*WHAT IS EXPECTED:* Pictures in the data must not be copied, but everything else should be output exactly.

*STORED DATA:*
--*--

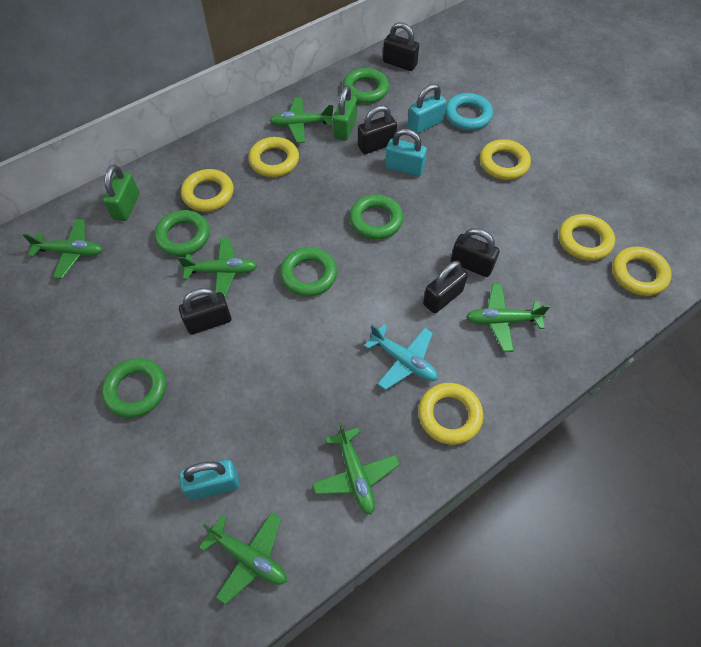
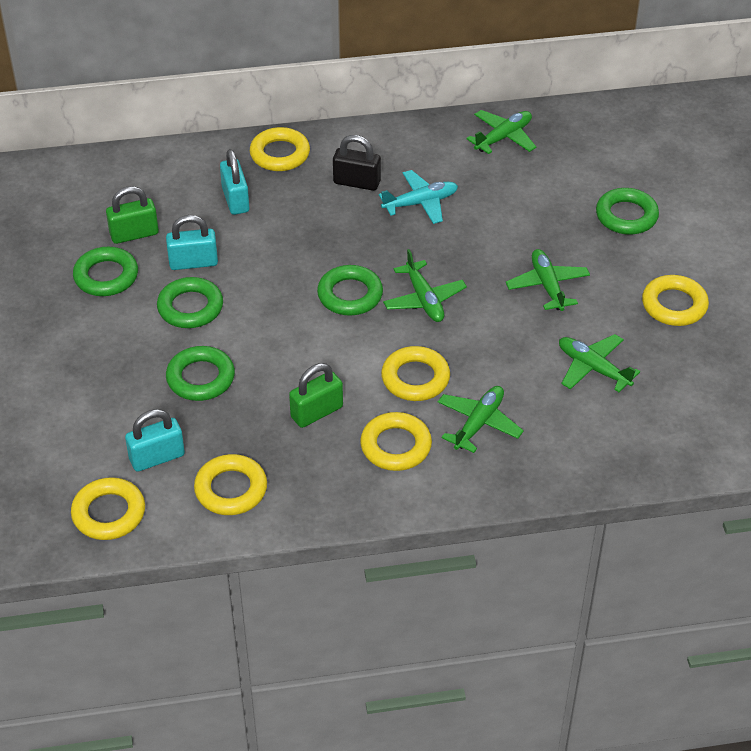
black padlock: 5 -> 1
green plane: 6 -> 5
turquoise ring: 1 -> 0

--*--

*TASK RESULT:*
black padlock: 5 -> 1
green plane: 6 -> 5
turquoise ring: 1 -> 0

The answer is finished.